═══ Input material

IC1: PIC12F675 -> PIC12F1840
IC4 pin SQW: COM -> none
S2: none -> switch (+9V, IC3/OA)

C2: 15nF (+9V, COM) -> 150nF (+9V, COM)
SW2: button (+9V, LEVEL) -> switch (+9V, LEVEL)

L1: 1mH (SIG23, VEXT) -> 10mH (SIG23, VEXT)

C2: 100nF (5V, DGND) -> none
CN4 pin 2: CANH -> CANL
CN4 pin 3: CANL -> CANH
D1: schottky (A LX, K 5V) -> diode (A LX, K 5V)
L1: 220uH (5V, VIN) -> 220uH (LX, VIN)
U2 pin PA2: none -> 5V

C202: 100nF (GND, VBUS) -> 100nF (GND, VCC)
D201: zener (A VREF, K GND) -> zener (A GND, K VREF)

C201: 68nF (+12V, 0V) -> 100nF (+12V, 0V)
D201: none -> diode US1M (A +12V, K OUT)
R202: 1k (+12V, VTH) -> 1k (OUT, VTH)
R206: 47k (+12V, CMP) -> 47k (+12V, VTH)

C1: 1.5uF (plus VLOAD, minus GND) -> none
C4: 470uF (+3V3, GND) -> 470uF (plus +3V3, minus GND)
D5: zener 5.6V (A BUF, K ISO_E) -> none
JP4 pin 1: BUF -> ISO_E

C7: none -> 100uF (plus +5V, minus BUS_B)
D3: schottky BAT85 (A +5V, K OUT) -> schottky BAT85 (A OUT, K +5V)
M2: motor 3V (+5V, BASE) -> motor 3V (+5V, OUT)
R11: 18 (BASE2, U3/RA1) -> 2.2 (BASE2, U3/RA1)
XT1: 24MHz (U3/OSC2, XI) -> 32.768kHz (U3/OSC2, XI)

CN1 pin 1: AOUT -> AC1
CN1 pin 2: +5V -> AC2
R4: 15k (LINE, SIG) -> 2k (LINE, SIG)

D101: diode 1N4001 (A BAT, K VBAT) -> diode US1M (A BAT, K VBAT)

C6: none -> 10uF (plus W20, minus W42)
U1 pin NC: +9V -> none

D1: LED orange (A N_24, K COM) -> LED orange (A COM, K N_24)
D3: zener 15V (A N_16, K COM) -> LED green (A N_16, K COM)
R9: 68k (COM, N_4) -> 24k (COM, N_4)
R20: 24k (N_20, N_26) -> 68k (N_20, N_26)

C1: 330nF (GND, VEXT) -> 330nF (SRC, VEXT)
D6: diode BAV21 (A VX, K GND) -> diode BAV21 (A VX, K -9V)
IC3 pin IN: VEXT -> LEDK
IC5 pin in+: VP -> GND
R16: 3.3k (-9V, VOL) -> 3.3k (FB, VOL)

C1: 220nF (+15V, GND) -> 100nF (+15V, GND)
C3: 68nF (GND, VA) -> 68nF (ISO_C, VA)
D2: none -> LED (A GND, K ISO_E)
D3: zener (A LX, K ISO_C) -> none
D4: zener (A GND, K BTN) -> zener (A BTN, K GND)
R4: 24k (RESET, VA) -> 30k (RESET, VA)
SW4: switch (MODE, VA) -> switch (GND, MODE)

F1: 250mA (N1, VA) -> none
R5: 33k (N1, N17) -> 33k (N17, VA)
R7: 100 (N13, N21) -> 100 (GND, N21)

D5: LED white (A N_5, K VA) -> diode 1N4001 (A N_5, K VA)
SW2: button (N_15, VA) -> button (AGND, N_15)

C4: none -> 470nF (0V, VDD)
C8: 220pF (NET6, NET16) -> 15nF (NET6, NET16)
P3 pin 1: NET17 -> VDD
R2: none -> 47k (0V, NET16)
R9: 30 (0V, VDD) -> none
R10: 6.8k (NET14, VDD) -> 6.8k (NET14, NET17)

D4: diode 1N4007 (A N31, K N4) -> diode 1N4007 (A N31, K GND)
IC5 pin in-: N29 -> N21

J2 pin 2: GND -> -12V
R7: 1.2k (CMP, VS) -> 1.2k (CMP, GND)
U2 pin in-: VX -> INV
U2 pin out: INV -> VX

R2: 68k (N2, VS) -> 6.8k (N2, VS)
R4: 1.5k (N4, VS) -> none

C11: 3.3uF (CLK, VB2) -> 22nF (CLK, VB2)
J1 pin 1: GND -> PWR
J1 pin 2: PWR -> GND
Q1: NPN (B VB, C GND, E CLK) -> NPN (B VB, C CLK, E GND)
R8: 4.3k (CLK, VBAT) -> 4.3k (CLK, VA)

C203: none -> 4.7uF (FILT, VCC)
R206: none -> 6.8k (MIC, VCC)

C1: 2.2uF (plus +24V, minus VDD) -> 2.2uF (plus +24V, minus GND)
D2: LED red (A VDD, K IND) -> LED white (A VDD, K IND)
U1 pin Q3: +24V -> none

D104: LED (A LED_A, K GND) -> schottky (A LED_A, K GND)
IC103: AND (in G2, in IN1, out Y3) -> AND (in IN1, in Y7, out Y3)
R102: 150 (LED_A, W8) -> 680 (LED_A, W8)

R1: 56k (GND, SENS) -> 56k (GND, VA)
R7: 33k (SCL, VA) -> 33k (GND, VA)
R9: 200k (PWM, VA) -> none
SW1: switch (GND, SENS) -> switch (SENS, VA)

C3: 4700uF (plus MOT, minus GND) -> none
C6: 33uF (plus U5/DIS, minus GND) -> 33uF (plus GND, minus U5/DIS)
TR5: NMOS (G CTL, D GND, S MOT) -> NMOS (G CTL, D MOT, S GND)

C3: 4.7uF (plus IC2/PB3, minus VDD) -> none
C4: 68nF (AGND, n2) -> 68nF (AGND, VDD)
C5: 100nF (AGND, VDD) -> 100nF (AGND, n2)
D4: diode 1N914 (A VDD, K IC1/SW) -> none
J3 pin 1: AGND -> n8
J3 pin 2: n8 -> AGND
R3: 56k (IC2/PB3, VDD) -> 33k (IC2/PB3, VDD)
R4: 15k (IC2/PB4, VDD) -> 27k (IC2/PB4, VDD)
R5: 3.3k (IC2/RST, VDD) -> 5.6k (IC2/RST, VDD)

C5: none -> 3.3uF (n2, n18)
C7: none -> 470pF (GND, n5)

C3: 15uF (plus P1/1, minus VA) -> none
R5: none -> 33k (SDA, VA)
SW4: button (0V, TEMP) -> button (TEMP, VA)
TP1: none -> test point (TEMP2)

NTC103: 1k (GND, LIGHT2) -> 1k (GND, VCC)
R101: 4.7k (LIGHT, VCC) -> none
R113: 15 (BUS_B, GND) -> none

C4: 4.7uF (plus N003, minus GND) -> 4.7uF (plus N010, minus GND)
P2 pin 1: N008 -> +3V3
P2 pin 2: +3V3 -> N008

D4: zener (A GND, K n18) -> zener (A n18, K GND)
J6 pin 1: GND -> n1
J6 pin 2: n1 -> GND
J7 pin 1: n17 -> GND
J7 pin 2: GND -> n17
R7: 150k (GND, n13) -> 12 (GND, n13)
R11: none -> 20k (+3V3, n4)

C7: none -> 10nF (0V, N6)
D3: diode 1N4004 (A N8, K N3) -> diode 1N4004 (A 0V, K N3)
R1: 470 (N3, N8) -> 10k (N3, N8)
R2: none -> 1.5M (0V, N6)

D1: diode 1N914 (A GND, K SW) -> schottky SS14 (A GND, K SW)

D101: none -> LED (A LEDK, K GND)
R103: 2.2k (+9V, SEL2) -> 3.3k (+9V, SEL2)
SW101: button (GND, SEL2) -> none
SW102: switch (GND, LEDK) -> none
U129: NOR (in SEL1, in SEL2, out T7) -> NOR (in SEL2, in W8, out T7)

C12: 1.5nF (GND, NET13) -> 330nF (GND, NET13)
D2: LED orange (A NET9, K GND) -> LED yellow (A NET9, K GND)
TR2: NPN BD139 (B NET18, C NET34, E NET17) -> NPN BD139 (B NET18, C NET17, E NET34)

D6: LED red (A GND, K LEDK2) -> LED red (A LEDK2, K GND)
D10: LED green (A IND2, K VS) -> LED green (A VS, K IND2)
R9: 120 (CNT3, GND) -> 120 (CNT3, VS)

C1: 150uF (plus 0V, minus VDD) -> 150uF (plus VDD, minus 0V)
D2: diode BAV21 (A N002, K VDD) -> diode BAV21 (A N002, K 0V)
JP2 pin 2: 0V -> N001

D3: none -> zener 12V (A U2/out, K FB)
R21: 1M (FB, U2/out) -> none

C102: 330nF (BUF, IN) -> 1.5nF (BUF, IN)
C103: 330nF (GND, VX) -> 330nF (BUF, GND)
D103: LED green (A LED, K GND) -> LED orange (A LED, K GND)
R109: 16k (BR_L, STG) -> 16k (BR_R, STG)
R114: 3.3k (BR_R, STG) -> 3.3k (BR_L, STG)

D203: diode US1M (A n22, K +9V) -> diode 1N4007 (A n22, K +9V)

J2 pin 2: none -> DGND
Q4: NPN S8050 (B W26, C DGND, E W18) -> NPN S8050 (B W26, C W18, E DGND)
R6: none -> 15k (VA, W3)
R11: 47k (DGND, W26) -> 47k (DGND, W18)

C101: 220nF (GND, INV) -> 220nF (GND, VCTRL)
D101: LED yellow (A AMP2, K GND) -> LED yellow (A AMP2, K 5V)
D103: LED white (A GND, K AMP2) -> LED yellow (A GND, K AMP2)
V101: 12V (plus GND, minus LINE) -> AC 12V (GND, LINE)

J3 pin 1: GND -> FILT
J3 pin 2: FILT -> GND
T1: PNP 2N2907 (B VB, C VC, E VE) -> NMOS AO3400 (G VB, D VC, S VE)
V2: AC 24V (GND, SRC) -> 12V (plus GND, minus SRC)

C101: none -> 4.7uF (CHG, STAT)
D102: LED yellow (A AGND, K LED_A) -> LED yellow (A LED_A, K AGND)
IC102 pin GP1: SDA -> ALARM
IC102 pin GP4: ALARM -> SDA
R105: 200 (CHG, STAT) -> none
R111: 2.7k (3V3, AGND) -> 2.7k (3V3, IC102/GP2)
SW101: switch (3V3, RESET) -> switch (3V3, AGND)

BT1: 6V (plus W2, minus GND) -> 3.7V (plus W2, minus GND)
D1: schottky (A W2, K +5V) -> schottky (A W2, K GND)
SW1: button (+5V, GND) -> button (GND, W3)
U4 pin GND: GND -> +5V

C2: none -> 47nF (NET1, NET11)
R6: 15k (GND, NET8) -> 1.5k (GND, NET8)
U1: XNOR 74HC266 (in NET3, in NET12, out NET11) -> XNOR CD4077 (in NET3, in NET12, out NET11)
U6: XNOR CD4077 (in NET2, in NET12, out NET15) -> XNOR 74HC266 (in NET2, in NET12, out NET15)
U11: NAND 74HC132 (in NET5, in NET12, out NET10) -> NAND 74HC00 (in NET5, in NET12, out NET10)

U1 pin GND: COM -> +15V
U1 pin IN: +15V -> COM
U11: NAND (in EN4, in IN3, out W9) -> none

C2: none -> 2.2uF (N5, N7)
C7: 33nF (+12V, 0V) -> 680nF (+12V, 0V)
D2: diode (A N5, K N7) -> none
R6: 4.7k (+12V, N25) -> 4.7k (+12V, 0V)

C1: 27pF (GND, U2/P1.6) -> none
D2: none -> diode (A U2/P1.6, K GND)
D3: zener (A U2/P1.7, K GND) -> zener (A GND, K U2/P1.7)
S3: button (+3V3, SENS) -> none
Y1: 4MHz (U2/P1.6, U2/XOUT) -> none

══════

§ **Exercise aim**: Working from the records above, write out verbatim only the lines from the line containing "J6 pin 1: GND -> n1" through the line containing "R2: none -> 1.5M (0V, N6)".

§ **Final answer**:
J6 pin 1: GND -> n1
J6 pin 2: n1 -> GND
J7 pin 1: n17 -> GND
J7 pin 2: GND -> n17
R7: 150k (GND, n13) -> 12 (GND, n13)
R11: none -> 20k (+3V3, n4)

C7: none -> 10nF (0V, N6)
D3: diode 1N4004 (A N8, K N3) -> diode 1N4004 (A 0V, K N3)
R1: 470 (N3, N8) -> 10k (N3, N8)
R2: none -> 1.5M (0V, N6)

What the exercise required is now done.